Assignment » The records that follow must be printed exactly as they are.

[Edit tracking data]
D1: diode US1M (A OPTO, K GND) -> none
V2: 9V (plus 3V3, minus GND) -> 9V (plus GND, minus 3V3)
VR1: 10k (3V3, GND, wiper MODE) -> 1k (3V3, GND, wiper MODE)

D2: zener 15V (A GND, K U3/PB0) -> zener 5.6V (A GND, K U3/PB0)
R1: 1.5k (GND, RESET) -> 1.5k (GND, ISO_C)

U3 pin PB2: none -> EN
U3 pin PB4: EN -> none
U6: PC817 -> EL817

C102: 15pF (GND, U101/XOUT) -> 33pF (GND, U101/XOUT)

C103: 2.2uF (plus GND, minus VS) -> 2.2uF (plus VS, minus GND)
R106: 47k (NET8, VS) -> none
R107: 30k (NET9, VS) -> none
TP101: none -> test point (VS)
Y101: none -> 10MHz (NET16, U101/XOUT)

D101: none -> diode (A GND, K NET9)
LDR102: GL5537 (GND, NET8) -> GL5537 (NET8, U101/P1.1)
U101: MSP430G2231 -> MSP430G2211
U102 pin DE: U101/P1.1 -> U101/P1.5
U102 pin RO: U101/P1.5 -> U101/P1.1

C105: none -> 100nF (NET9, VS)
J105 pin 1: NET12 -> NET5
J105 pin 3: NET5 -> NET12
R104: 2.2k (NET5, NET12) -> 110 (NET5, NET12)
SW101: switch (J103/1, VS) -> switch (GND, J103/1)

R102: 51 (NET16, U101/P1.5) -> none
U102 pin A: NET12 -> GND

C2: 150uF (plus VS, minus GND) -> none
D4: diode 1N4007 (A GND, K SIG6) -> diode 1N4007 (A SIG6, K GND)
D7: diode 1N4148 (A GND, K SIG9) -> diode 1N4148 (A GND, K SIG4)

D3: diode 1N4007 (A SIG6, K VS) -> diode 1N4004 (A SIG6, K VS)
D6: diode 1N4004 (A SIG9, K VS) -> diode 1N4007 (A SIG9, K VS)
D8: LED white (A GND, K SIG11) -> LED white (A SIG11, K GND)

Result of this task »
D1: diode US1M (A OPTO, K GND) -> none
V2: 9V (plus 3V3, minus GND) -> 9V (plus GND, minus 3V3)
VR1: 10k (3V3, GND, wiper MODE) -> 1k (3V3, GND, wiper MODE)

D2: zener 15V (A GND, K U3/PB0) -> zener 5.6V (A GND, K U3/PB0)
R1: 1.5k (GND, RESET) -> 1.5k (GND, ISO_C)

U3 pin PB2: none -> EN
U3 pin PB4: EN -> none
U6: PC817 -> EL817

C102: 15pF (GND, U101/XOUT) -> 33pF (GND, U101/XOUT)

C103: 2.2uF (plus GND, minus VS) -> 2.2uF (plus VS, minus GND)
R106: 47k (NET8, VS) -> none
R107: 30k (NET9, VS) -> none
TP101: none -> test point (VS)
Y101: none -> 10MHz (NET16, U101/XOUT)

D101: none -> diode (A GND, K NET9)
LDR102: GL5537 (GND, NET8) -> GL5537 (NET8, U101/P1.1)
U101: MSP430G2231 -> MSP430G2211
U102 pin DE: U101/P1.1 -> U101/P1.5
U102 pin RO: U101/P1.5 -> U101/P1.1

C105: none -> 100nF (NET9, VS)
J105 pin 1: NET12 -> NET5
J105 pin 3: NET5 -> NET12
R104: 2.2k (NET5, NET12) -> 110 (NET5, NET12)
SW101: switch (J103/1, VS) -> switch (GND, J103/1)

R102: 51 (NET16, U101/P1.5) -> none
U102 pin A: NET12 -> GND

C2: 150uF (plus VS, minus GND) -> none
D4: diode 1N4007 (A GND, K SIG6) -> diode 1N4007 (A SIG6, K GND)
D7: diode 1N4148 (A GND, K SIG9) -> diode 1N4148 (A GND, K SIG4)

D3: diode 1N4007 (A SIG6, K VS) -> diode 1N4004 (A SIG6, K VS)
D6: diode 1N4004 (A SIG9, K VS) -> diode 1N4007 (A SIG9, K VS)
D8: LED white (A GND, K SIG11) -> LED white (A SIG11, K GND)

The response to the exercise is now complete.